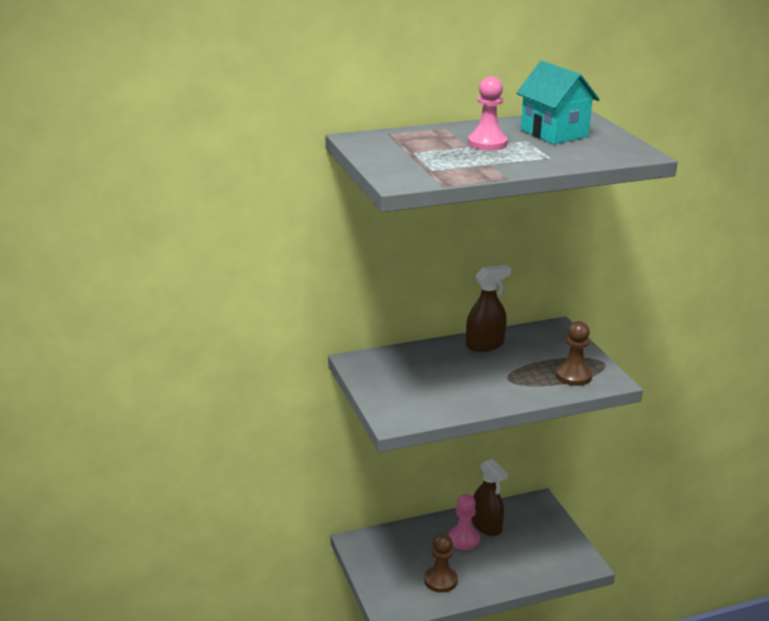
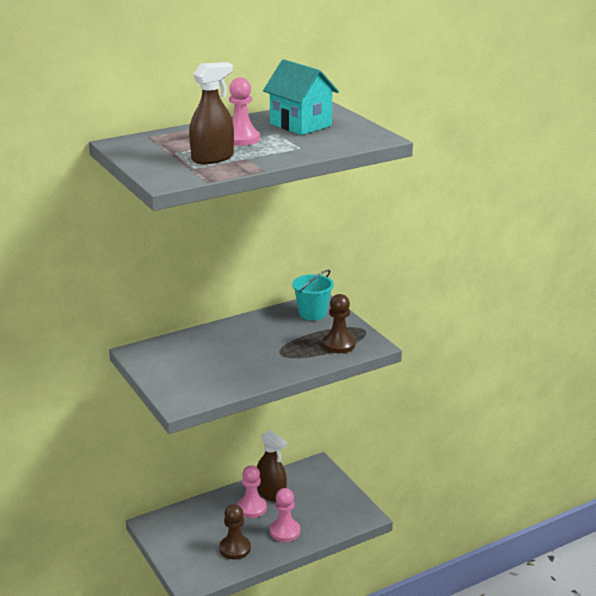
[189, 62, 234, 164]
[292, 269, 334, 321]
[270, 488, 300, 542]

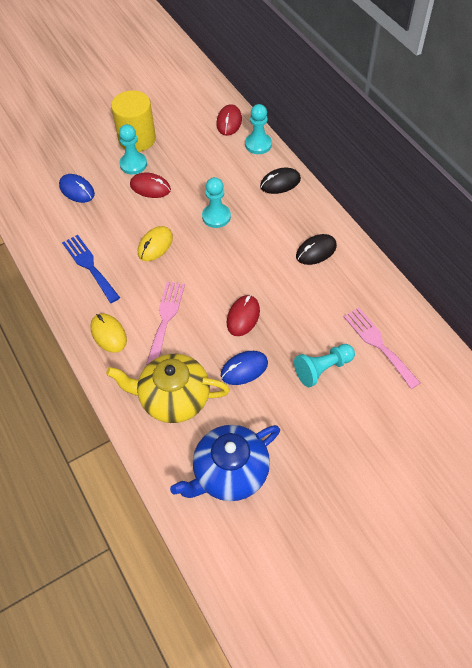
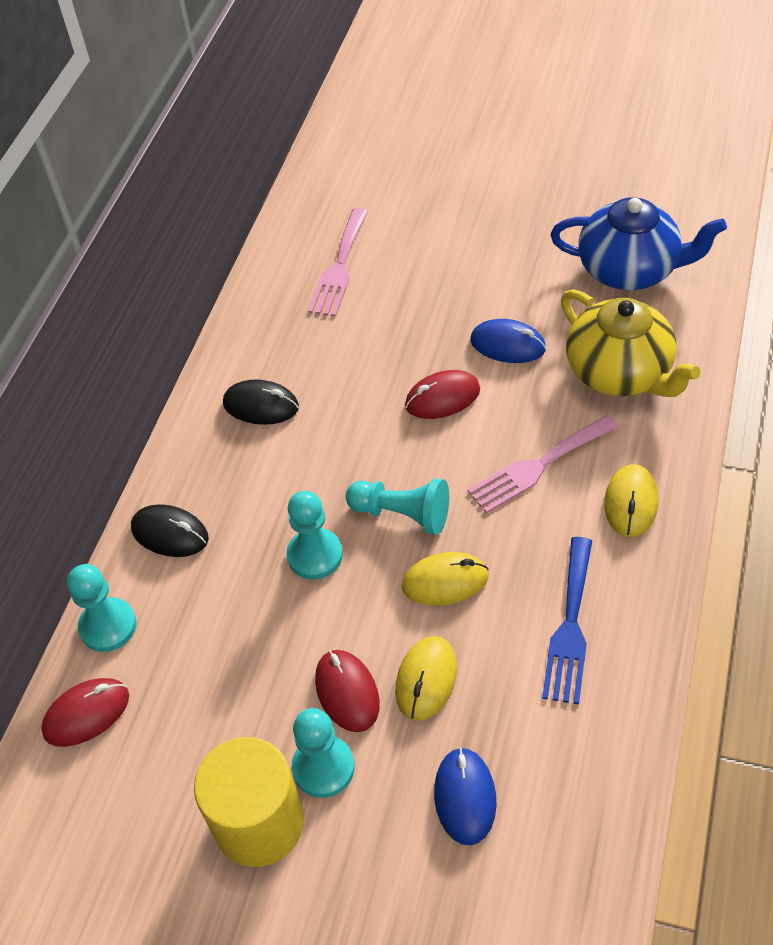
[346, 479, 449, 535]
[395, 636, 457, 721]

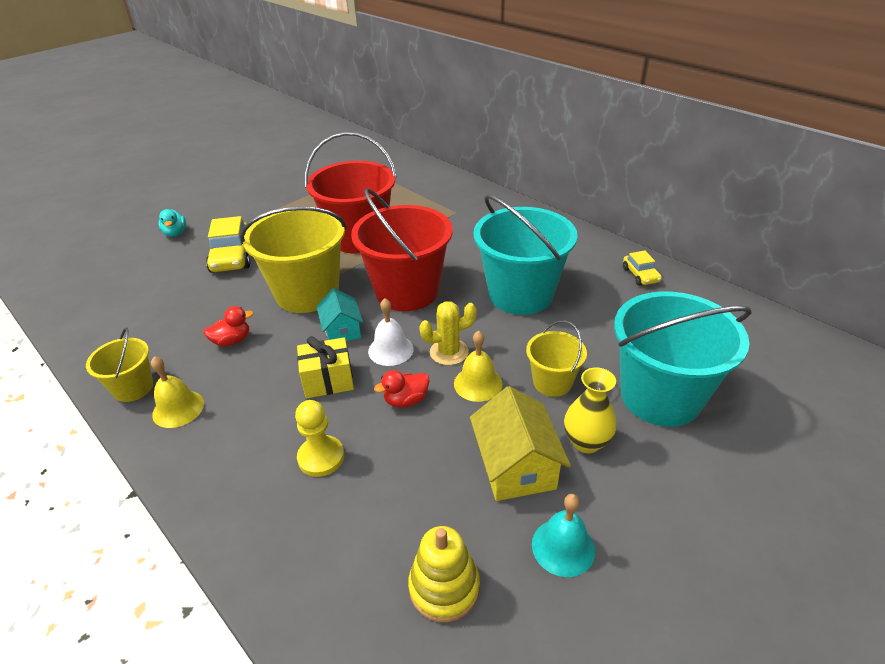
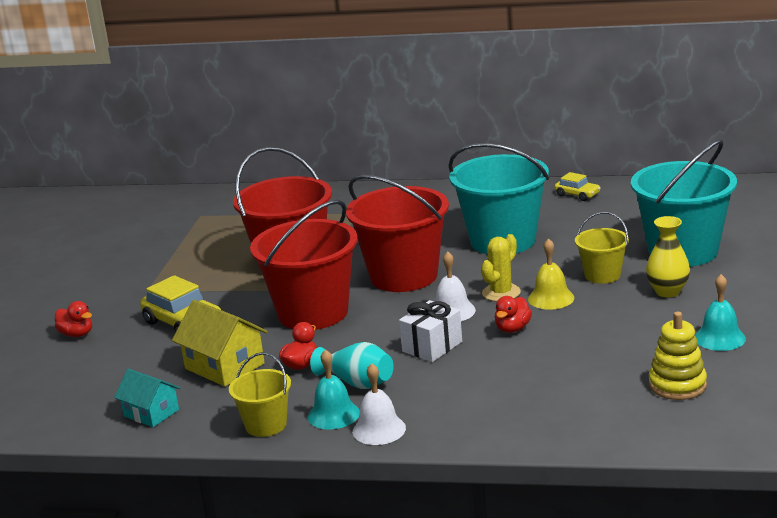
[250, 200, 358, 330]
[55, 301, 92, 337]
[114, 369, 180, 427]
[399, 300, 462, 362]
[308, 349, 360, 429]
[172, 300, 268, 387]
[295, 400, 344, 477] (first image)
[310, 342, 394, 389]
[353, 363, 406, 445]

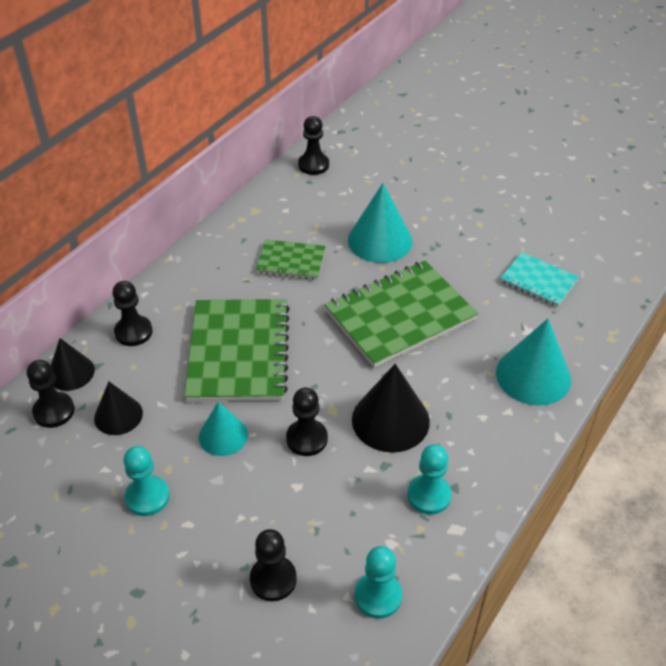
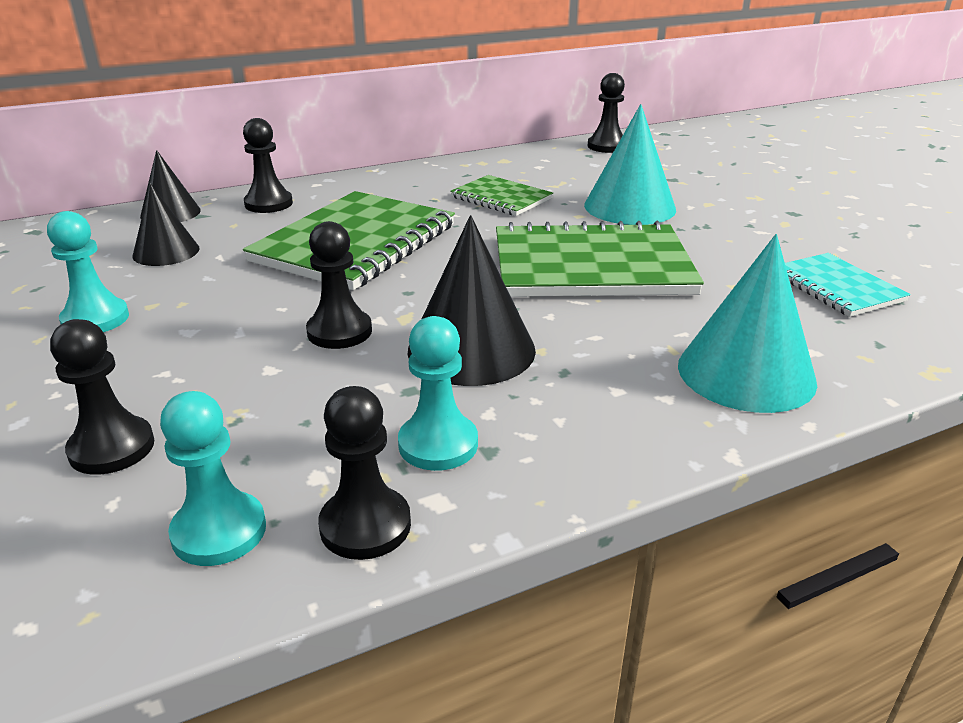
[318, 386, 411, 560]
[199, 402, 248, 456] (first image)

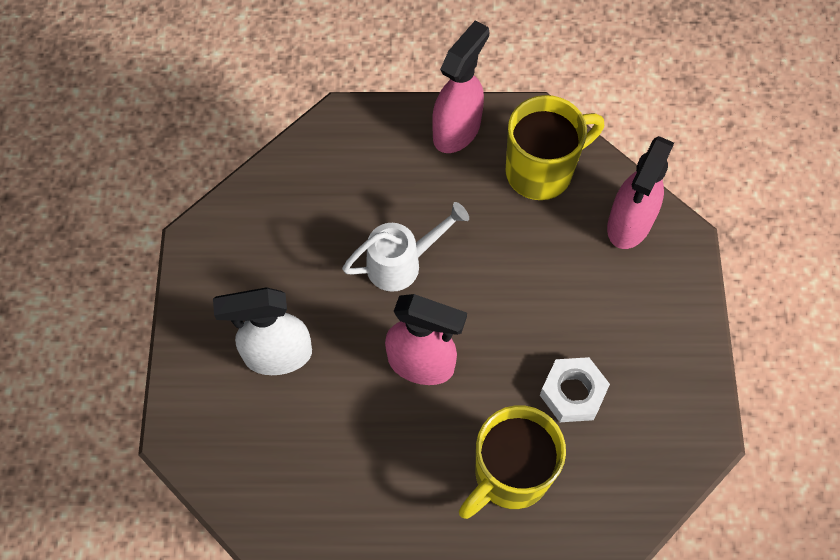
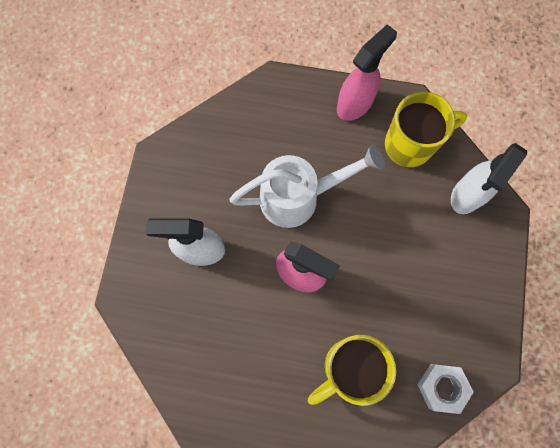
[451, 143, 527, 214]
[229, 144, 385, 228]
[417, 364, 474, 414]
• • • • •
— Exercise requirements —
An exact copy of every entry, pictures left out, is what to write here.

— Response to this task —
[189, 62, 234, 164]
[292, 269, 334, 321]
[270, 488, 300, 542]

[346, 479, 449, 535]
[395, 636, 457, 721]

[250, 200, 358, 330]
[55, 301, 92, 337]
[114, 369, 180, 427]
[399, 300, 462, 362]
[308, 349, 360, 429]
[172, 300, 268, 387]
[295, 400, 344, 477] (first image)
[310, 342, 394, 389]
[353, 363, 406, 445]

[318, 386, 411, 560]
[199, 402, 248, 456] (first image)

[451, 143, 527, 214]
[229, 144, 385, 228]
[417, 364, 474, 414]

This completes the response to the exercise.